**EXERCISE BRIEF**. If an entry holds a picture, skip the picture but copy everything else exactly.

**THE INPUT**.
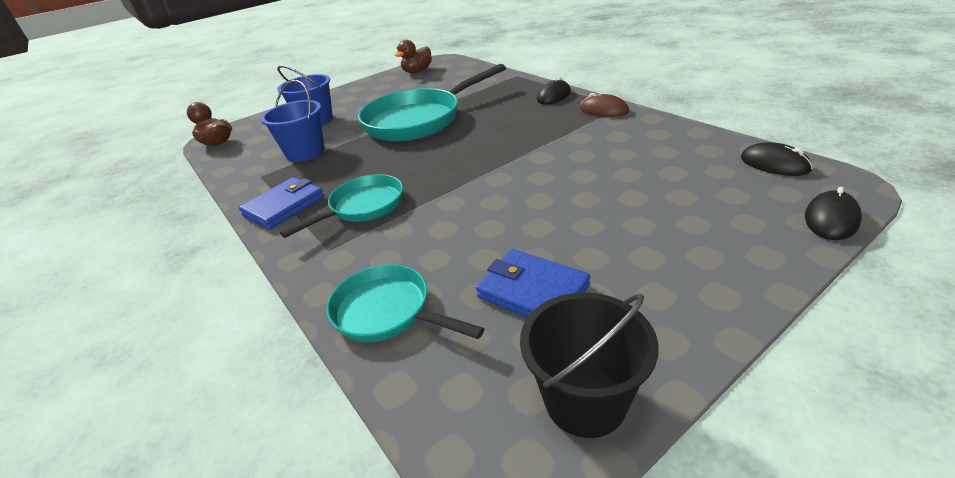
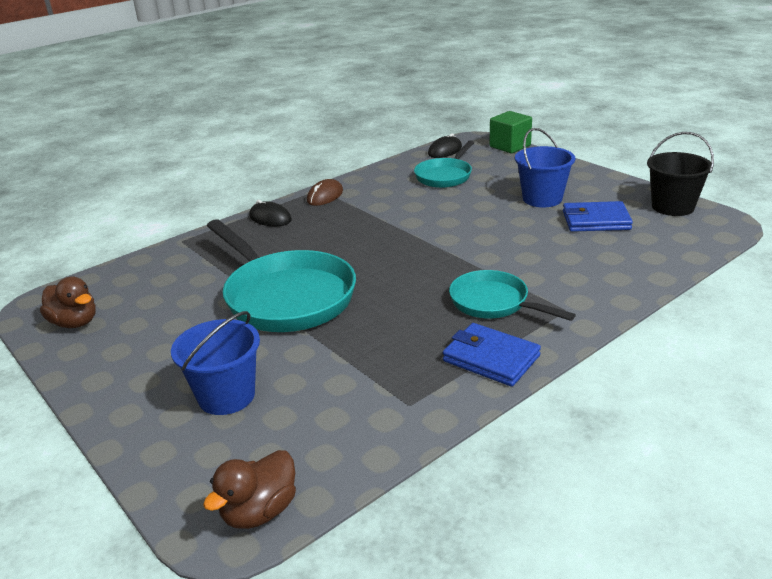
camera: 95 degrees left, 5 degrees down
blue bucket [260,80,325,162] -> blue bucket moved to [515,128,575,207]
turquoise pan [326,264,484,342] -> turquoise pan moved to [414,140,474,188]
blue wallet [476,249,591,317] -> blue wallet turned 60 degrees clockwise [563,201,633,232]
black mouse [805,187,862,240] -> green cube [489,111,532,153]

**WRITTEN SOLUTION**.
camera: 95 degrees left, 5 degrees down
blue bucket [260,80,325,162] -> blue bucket moved to [515,128,575,207]
turquoise pan [326,264,484,342] -> turquoise pan moved to [414,140,474,188]
blue wallet [476,249,591,317] -> blue wallet turned 60 degrees clockwise [563,201,633,232]
black mouse [805,187,862,240] -> green cube [489,111,532,153]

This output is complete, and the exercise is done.